Exercise requirements —
The entries should be written out again exactly as they read.
==== Raw data
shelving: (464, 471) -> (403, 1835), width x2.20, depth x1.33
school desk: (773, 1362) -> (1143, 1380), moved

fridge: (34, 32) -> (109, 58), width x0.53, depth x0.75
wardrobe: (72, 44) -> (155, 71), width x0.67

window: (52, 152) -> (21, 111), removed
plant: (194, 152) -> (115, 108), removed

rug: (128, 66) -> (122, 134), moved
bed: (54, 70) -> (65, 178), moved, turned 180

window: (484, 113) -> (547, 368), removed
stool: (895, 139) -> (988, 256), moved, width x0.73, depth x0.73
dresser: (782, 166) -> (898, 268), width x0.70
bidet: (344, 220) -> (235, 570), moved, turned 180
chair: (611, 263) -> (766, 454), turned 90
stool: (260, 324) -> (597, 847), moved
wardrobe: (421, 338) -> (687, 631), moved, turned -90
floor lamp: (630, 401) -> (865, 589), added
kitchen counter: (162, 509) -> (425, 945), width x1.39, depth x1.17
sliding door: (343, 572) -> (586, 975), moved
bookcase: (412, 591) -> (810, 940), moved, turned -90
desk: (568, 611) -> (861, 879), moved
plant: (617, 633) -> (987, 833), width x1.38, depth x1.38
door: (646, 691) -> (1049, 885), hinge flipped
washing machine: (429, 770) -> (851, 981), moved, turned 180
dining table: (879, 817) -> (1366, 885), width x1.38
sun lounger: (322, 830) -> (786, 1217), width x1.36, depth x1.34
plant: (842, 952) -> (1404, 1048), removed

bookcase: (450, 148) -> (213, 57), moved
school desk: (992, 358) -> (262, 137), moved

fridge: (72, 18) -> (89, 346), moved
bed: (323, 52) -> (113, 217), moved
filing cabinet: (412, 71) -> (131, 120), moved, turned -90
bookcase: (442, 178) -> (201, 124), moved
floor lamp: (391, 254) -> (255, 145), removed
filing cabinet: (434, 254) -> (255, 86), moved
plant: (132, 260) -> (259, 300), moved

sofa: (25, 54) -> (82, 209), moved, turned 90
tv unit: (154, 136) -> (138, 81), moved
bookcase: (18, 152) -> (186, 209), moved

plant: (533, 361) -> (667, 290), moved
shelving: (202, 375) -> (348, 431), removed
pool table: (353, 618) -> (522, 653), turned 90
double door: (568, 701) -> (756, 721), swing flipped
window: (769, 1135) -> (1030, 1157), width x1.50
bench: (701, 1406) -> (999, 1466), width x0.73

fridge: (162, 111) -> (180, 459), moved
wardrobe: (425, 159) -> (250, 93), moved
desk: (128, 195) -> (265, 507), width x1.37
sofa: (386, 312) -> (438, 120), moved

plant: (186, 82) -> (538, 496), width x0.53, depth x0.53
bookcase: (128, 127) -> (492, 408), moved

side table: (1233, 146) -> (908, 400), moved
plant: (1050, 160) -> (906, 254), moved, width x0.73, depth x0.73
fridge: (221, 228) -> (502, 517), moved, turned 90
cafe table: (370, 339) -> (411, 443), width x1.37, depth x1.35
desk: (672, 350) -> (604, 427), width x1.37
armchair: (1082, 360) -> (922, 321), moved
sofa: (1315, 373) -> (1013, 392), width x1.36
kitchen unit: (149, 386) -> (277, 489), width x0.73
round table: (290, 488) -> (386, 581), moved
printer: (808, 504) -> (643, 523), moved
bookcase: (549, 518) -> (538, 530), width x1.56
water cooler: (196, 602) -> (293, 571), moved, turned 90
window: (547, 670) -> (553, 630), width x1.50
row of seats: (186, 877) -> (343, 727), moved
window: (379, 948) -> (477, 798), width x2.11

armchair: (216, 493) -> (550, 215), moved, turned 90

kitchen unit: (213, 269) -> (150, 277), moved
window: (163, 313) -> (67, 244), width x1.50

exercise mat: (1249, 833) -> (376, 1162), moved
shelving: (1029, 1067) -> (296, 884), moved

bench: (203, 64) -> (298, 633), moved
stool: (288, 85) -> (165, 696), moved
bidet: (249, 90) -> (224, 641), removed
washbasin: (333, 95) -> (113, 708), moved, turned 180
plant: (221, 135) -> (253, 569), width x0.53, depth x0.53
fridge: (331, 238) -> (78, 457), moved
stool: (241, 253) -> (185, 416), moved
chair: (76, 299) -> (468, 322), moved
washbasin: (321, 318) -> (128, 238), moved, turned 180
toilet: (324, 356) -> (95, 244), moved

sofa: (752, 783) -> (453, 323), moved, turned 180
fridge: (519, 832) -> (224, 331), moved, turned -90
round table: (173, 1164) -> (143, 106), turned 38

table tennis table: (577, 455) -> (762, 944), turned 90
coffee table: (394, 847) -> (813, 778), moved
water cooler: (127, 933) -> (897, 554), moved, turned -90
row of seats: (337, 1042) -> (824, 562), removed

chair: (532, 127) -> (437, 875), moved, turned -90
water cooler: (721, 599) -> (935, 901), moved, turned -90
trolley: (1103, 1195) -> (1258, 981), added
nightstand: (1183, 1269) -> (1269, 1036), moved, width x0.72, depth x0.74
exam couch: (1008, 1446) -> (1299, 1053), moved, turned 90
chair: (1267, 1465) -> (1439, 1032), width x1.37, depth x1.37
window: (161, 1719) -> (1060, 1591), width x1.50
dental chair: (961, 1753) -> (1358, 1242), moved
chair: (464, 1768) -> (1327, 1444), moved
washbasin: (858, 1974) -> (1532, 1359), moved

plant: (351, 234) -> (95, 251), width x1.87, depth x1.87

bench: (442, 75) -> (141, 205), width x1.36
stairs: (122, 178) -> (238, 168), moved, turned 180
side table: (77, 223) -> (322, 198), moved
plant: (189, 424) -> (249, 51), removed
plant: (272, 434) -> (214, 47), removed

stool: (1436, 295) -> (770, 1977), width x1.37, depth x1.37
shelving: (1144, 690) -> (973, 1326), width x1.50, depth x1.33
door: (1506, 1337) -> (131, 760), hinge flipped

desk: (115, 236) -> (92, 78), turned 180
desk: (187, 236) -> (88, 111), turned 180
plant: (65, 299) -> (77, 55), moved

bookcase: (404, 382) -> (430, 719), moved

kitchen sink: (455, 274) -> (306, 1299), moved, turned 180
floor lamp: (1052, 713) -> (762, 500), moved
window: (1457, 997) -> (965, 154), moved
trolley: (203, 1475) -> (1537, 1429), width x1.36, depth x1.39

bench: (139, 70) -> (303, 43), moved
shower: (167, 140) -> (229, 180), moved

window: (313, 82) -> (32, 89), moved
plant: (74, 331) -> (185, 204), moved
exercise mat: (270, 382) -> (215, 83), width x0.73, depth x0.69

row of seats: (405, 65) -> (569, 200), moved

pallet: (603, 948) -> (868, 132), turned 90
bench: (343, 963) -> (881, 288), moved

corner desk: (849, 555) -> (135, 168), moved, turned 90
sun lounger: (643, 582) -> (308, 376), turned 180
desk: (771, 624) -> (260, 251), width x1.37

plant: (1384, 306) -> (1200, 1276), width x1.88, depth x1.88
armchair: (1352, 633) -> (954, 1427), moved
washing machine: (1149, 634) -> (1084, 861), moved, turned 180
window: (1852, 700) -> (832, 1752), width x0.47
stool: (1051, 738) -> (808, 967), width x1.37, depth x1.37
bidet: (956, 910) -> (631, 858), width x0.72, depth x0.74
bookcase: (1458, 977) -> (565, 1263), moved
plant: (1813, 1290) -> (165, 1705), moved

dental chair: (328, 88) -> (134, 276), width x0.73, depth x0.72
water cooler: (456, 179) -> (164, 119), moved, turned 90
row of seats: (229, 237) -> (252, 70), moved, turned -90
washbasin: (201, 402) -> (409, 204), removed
========
Task result —
shelving: (464, 471) -> (403, 1835), width x2.20, depth x1.33
school desk: (773, 1362) -> (1143, 1380), moved

fridge: (34, 32) -> (109, 58), width x0.53, depth x0.75
wardrobe: (72, 44) -> (155, 71), width x0.67

window: (52, 152) -> (21, 111), removed
plant: (194, 152) -> (115, 108), removed

rug: (128, 66) -> (122, 134), moved
bed: (54, 70) -> (65, 178), moved, turned 180

window: (484, 113) -> (547, 368), removed
stool: (895, 139) -> (988, 256), moved, width x0.73, depth x0.73
dresser: (782, 166) -> (898, 268), width x0.70
bidet: (344, 220) -> (235, 570), moved, turned 180
chair: (611, 263) -> (766, 454), turned 90
stool: (260, 324) -> (597, 847), moved
wardrobe: (421, 338) -> (687, 631), moved, turned -90
floor lamp: (630, 401) -> (865, 589), added
kitchen counter: (162, 509) -> (425, 945), width x1.39, depth x1.17
sliding door: (343, 572) -> (586, 975), moved
bookcase: (412, 591) -> (810, 940), moved, turned -90
desk: (568, 611) -> (861, 879), moved
plant: (617, 633) -> (987, 833), width x1.38, depth x1.38
door: (646, 691) -> (1049, 885), hinge flipped
washing machine: (429, 770) -> (851, 981), moved, turned 180
dining table: (879, 817) -> (1366, 885), width x1.38
sun lounger: (322, 830) -> (786, 1217), width x1.36, depth x1.34
plant: (842, 952) -> (1404, 1048), removed

bookcase: (450, 148) -> (213, 57), moved
school desk: (992, 358) -> (262, 137), moved

fridge: (72, 18) -> (89, 346), moved
bed: (323, 52) -> (113, 217), moved
filing cabinet: (412, 71) -> (131, 120), moved, turned -90
bookcase: (442, 178) -> (201, 124), moved
floor lamp: (391, 254) -> (255, 145), removed
filing cabinet: (434, 254) -> (255, 86), moved
plant: (132, 260) -> (259, 300), moved

sofa: (25, 54) -> (82, 209), moved, turned 90
tv unit: (154, 136) -> (138, 81), moved
bookcase: (18, 152) -> (186, 209), moved

plant: (533, 361) -> (667, 290), moved
shelving: (202, 375) -> (348, 431), removed
pool table: (353, 618) -> (522, 653), turned 90
double door: (568, 701) -> (756, 721), swing flipped
window: (769, 1135) -> (1030, 1157), width x1.50
bench: (701, 1406) -> (999, 1466), width x0.73

fridge: (162, 111) -> (180, 459), moved
wardrobe: (425, 159) -> (250, 93), moved
desk: (128, 195) -> (265, 507), width x1.37
sofa: (386, 312) -> (438, 120), moved

plant: (186, 82) -> (538, 496), width x0.53, depth x0.53
bookcase: (128, 127) -> (492, 408), moved

side table: (1233, 146) -> (908, 400), moved
plant: (1050, 160) -> (906, 254), moved, width x0.73, depth x0.73
fridge: (221, 228) -> (502, 517), moved, turned 90
cafe table: (370, 339) -> (411, 443), width x1.37, depth x1.35
desk: (672, 350) -> (604, 427), width x1.37
armchair: (1082, 360) -> (922, 321), moved
sofa: (1315, 373) -> (1013, 392), width x1.36
kitchen unit: (149, 386) -> (277, 489), width x0.73
round table: (290, 488) -> (386, 581), moved
printer: (808, 504) -> (643, 523), moved
bookcase: (549, 518) -> (538, 530), width x1.56
water cooler: (196, 602) -> (293, 571), moved, turned 90
window: (547, 670) -> (553, 630), width x1.50
row of seats: (186, 877) -> (343, 727), moved
window: (379, 948) -> (477, 798), width x2.11

armchair: (216, 493) -> (550, 215), moved, turned 90

kitchen unit: (213, 269) -> (150, 277), moved
window: (163, 313) -> (67, 244), width x1.50

exercise mat: (1249, 833) -> (376, 1162), moved
shelving: (1029, 1067) -> (296, 884), moved

bench: (203, 64) -> (298, 633), moved
stool: (288, 85) -> (165, 696), moved
bidet: (249, 90) -> (224, 641), removed
washbasin: (333, 95) -> (113, 708), moved, turned 180
plant: (221, 135) -> (253, 569), width x0.53, depth x0.53
fridge: (331, 238) -> (78, 457), moved
stool: (241, 253) -> (185, 416), moved
chair: (76, 299) -> (468, 322), moved
washbasin: (321, 318) -> (128, 238), moved, turned 180
toilet: (324, 356) -> (95, 244), moved

sofa: (752, 783) -> (453, 323), moved, turned 180
fridge: (519, 832) -> (224, 331), moved, turned -90
round table: (173, 1164) -> (143, 106), turned 38

table tennis table: (577, 455) -> (762, 944), turned 90
coffee table: (394, 847) -> (813, 778), moved
water cooler: (127, 933) -> (897, 554), moved, turned -90
row of seats: (337, 1042) -> (824, 562), removed

chair: (532, 127) -> (437, 875), moved, turned -90
water cooler: (721, 599) -> (935, 901), moved, turned -90
trolley: (1103, 1195) -> (1258, 981), added
nightstand: (1183, 1269) -> (1269, 1036), moved, width x0.72, depth x0.74
exam couch: (1008, 1446) -> (1299, 1053), moved, turned 90
chair: (1267, 1465) -> (1439, 1032), width x1.37, depth x1.37
window: (161, 1719) -> (1060, 1591), width x1.50
dental chair: (961, 1753) -> (1358, 1242), moved
chair: (464, 1768) -> (1327, 1444), moved
washbasin: (858, 1974) -> (1532, 1359), moved

plant: (351, 234) -> (95, 251), width x1.87, depth x1.87

bench: (442, 75) -> (141, 205), width x1.36
stairs: (122, 178) -> (238, 168), moved, turned 180
side table: (77, 223) -> (322, 198), moved
plant: (189, 424) -> (249, 51), removed
plant: (272, 434) -> (214, 47), removed

stool: (1436, 295) -> (770, 1977), width x1.37, depth x1.37
shelving: (1144, 690) -> (973, 1326), width x1.50, depth x1.33
door: (1506, 1337) -> (131, 760), hinge flipped

desk: (115, 236) -> (92, 78), turned 180
desk: (187, 236) -> (88, 111), turned 180
plant: (65, 299) -> (77, 55), moved

bookcase: (404, 382) -> (430, 719), moved

kitchen sink: (455, 274) -> (306, 1299), moved, turned 180
floor lamp: (1052, 713) -> (762, 500), moved
window: (1457, 997) -> (965, 154), moved
trolley: (203, 1475) -> (1537, 1429), width x1.36, depth x1.39

bench: (139, 70) -> (303, 43), moved
shower: (167, 140) -> (229, 180), moved

window: (313, 82) -> (32, 89), moved
plant: (74, 331) -> (185, 204), moved
exercise mat: (270, 382) -> (215, 83), width x0.73, depth x0.69

row of seats: (405, 65) -> (569, 200), moved

pallet: (603, 948) -> (868, 132), turned 90
bench: (343, 963) -> (881, 288), moved

corner desk: (849, 555) -> (135, 168), moved, turned 90
sun lounger: (643, 582) -> (308, 376), turned 180
desk: (771, 624) -> (260, 251), width x1.37

plant: (1384, 306) -> (1200, 1276), width x1.88, depth x1.88
armchair: (1352, 633) -> (954, 1427), moved
washing machine: (1149, 634) -> (1084, 861), moved, turned 180
window: (1852, 700) -> (832, 1752), width x0.47
stool: (1051, 738) -> (808, 967), width x1.37, depth x1.37
bidet: (956, 910) -> (631, 858), width x0.72, depth x0.74
bookcase: (1458, 977) -> (565, 1263), moved
plant: (1813, 1290) -> (165, 1705), moved

dental chair: (328, 88) -> (134, 276), width x0.73, depth x0.72
water cooler: (456, 179) -> (164, 119), moved, turned 90
row of seats: (229, 237) -> (252, 70), moved, turned -90
washbasin: (201, 402) -> (409, 204), removed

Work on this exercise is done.